- _PROMPT_:
Look below for the line containing "camera: 50 degrees right, 5 degrees up" and the line containing "(486, 75) = (642, 225): white"; repeat exactly those two lines and all lines between them, and nothing else.

─── DATASET RECORDS ───

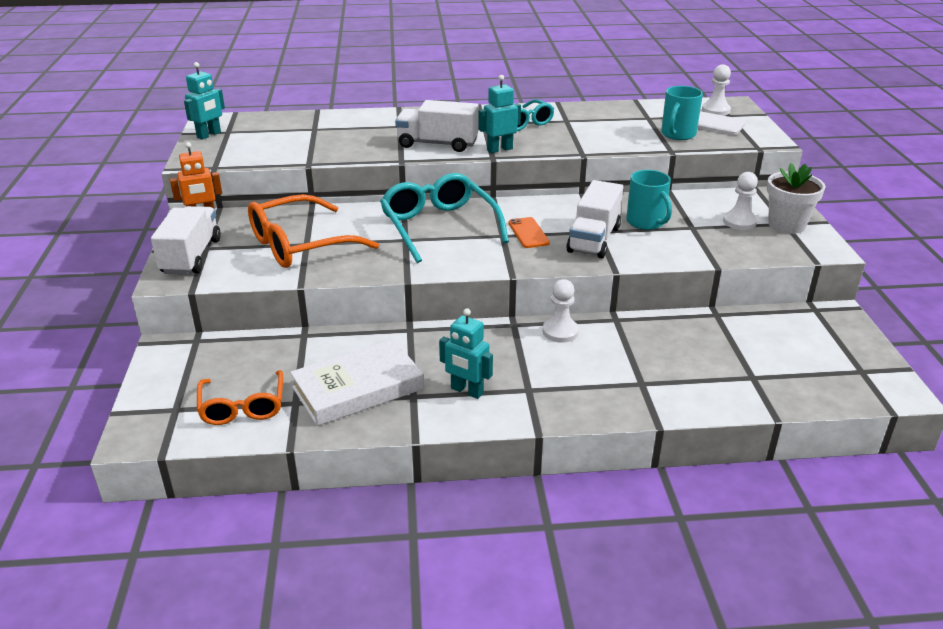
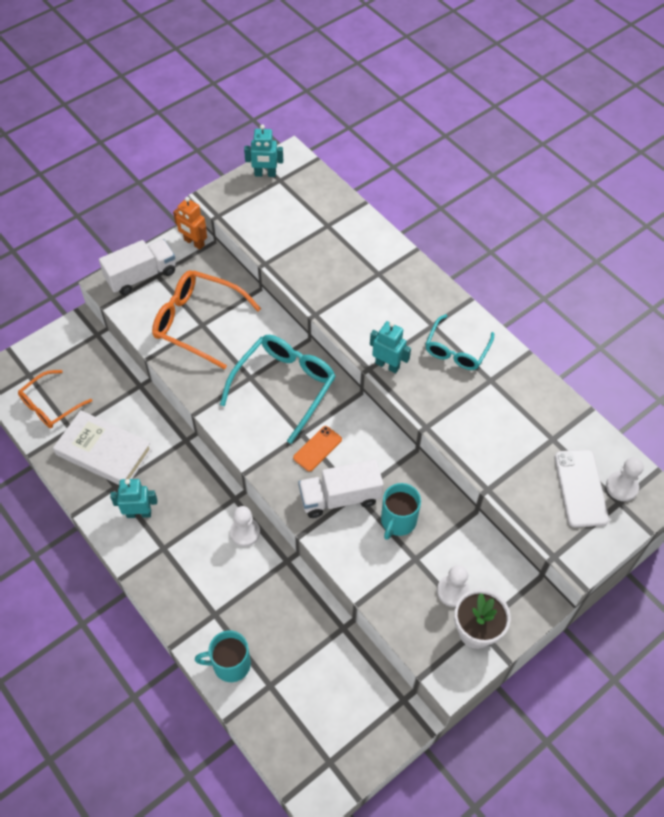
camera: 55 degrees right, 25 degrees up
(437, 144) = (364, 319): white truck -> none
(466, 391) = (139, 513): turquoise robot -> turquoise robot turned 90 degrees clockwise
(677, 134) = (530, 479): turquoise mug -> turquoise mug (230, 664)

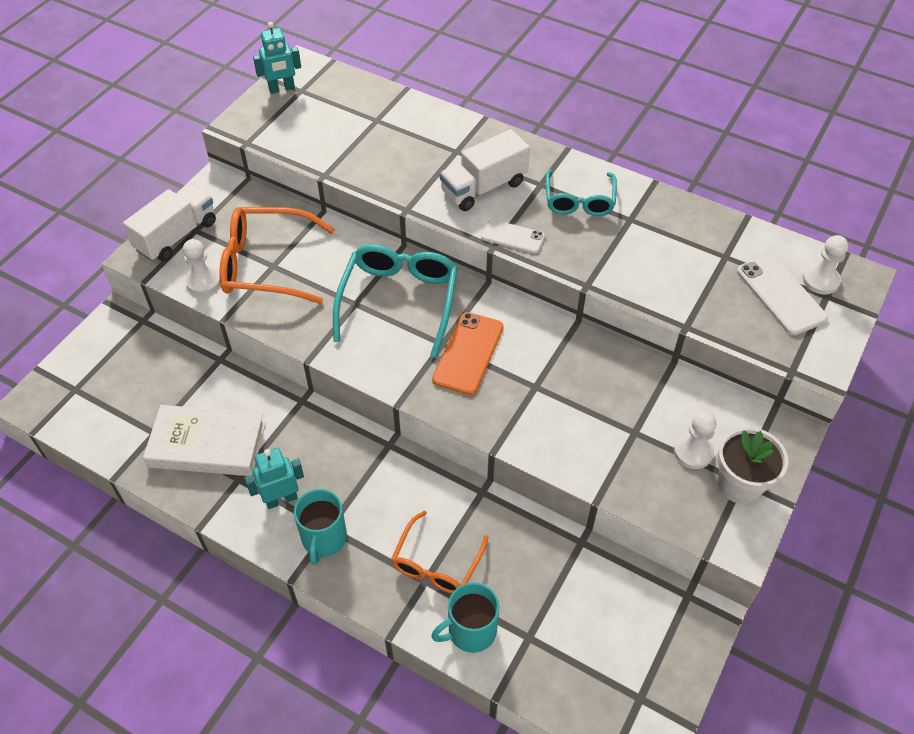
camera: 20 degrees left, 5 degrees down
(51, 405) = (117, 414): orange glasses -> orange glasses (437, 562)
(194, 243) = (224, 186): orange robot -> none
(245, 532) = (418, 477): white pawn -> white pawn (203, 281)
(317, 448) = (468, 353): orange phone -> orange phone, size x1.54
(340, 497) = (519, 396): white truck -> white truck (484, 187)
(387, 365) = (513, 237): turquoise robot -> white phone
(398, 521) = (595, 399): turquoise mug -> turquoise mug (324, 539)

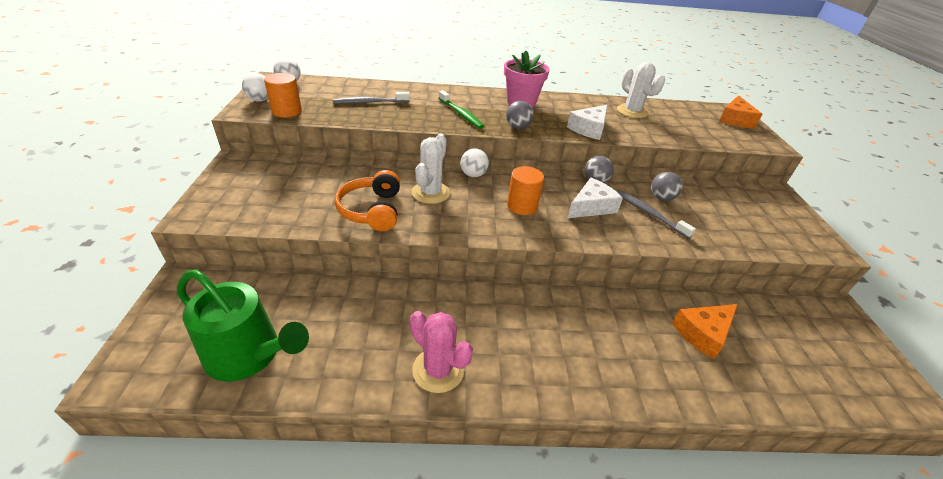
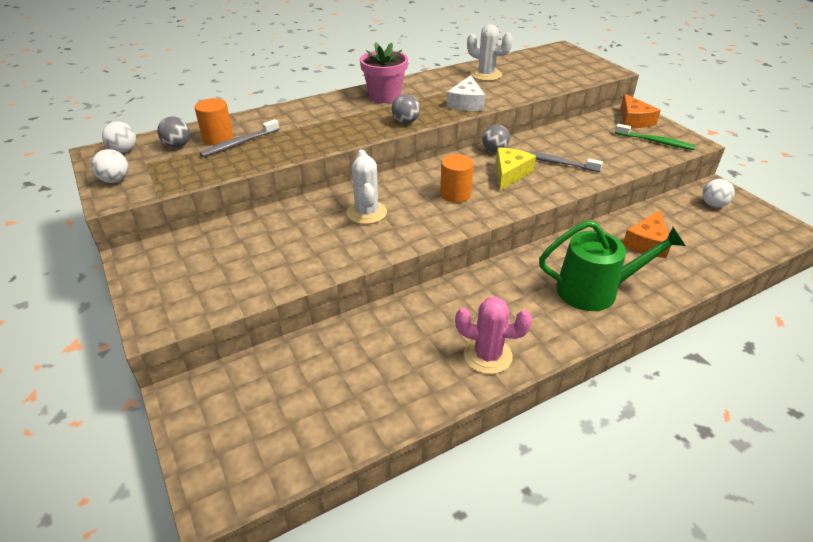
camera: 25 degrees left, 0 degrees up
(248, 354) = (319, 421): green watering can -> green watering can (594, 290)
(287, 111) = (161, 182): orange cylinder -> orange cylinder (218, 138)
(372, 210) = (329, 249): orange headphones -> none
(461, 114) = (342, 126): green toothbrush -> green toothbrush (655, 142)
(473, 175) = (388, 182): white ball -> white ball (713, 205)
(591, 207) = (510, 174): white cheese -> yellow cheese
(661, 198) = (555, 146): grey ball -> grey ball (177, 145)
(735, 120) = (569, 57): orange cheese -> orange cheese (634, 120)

───
─── DATASET RECORDS ───

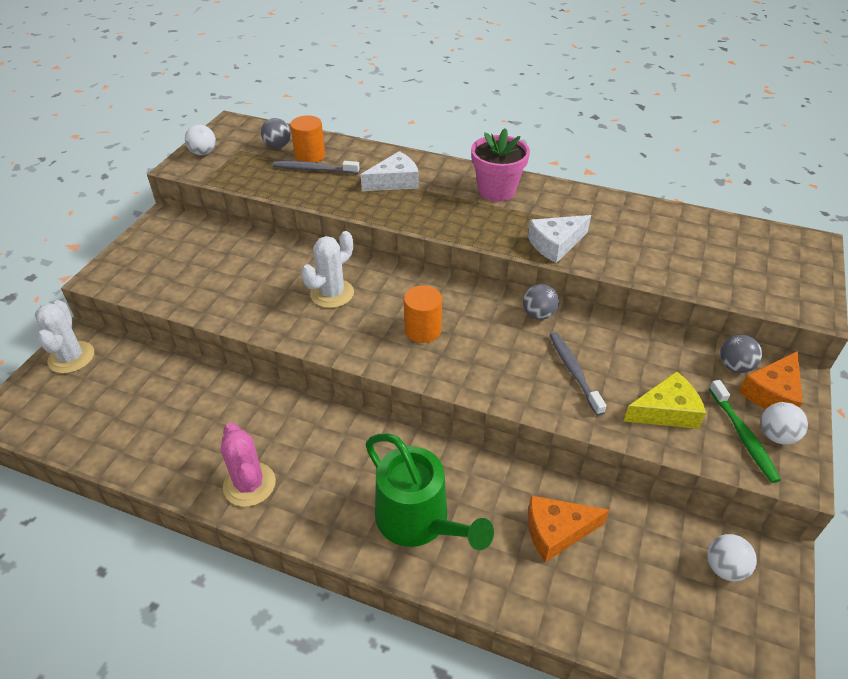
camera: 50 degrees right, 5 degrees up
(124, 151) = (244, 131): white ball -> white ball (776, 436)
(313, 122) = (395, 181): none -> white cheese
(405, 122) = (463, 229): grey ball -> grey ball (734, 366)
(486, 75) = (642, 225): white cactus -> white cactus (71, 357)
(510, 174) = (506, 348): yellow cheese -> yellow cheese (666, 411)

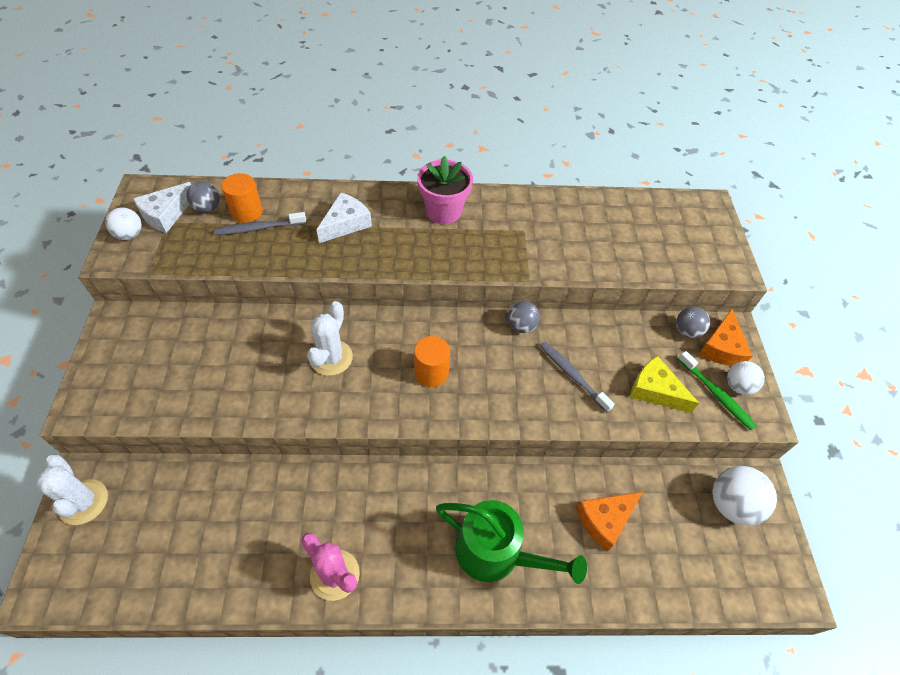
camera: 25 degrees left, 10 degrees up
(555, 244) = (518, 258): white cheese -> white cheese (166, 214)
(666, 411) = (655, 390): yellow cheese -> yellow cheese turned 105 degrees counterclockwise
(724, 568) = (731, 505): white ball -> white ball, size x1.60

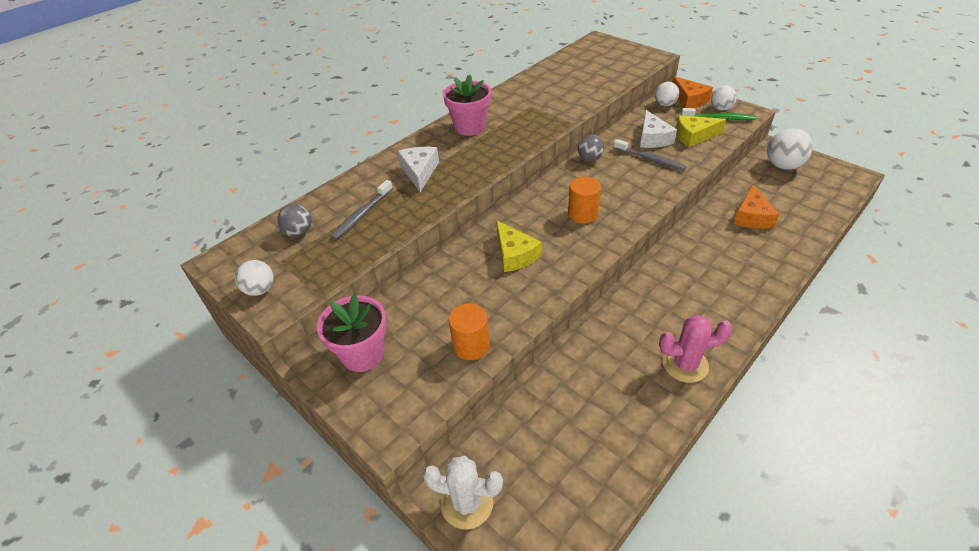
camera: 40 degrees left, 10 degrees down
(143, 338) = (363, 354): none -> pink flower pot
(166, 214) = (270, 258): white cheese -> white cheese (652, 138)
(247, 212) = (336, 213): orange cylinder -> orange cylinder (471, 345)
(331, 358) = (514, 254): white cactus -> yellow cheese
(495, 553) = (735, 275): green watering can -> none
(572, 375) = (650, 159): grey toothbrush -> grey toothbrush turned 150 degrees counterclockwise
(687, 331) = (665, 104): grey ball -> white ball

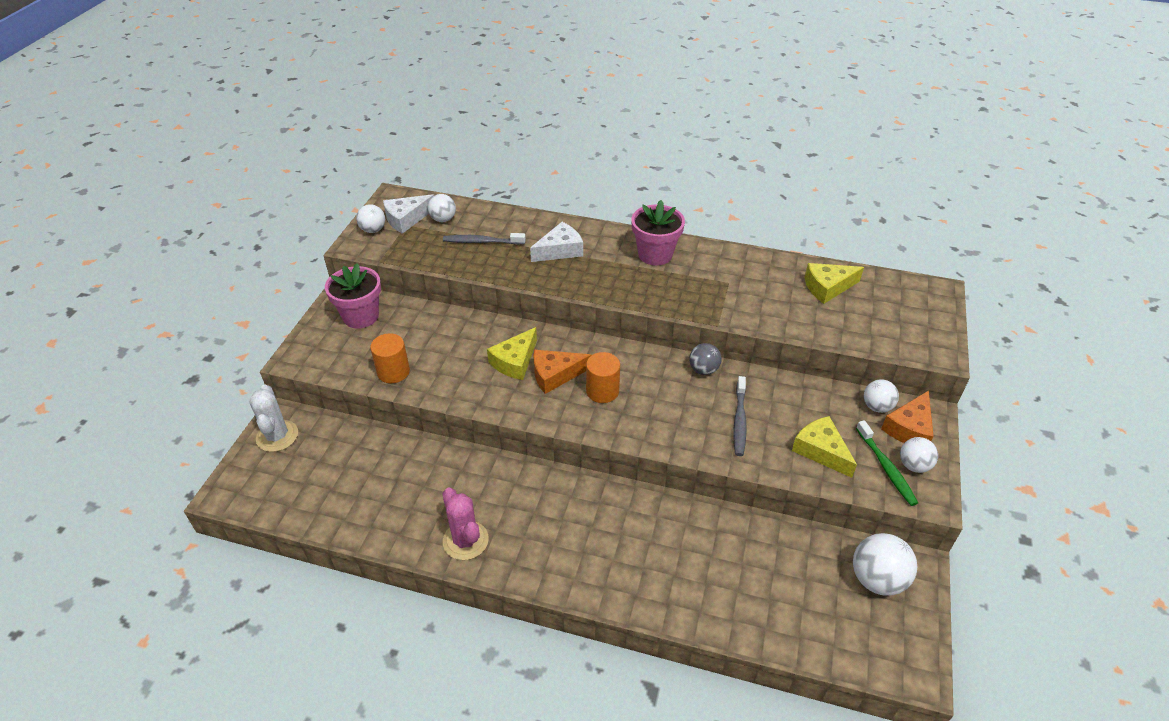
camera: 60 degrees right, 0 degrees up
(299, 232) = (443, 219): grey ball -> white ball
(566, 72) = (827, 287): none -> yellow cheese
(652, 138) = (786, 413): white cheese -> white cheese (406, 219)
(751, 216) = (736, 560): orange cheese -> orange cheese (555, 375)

───

- _RESULT FOR THIS EXERCISE_:
camera: 50 degrees right, 5 degrees up
(124, 151) = (244, 131): white ball -> white ball (776, 436)
(313, 122) = (395, 181): none -> white cheese
(405, 122) = (463, 229): grey ball -> grey ball (734, 366)
(486, 75) = (642, 225): white cactus -> white cactus (71, 357)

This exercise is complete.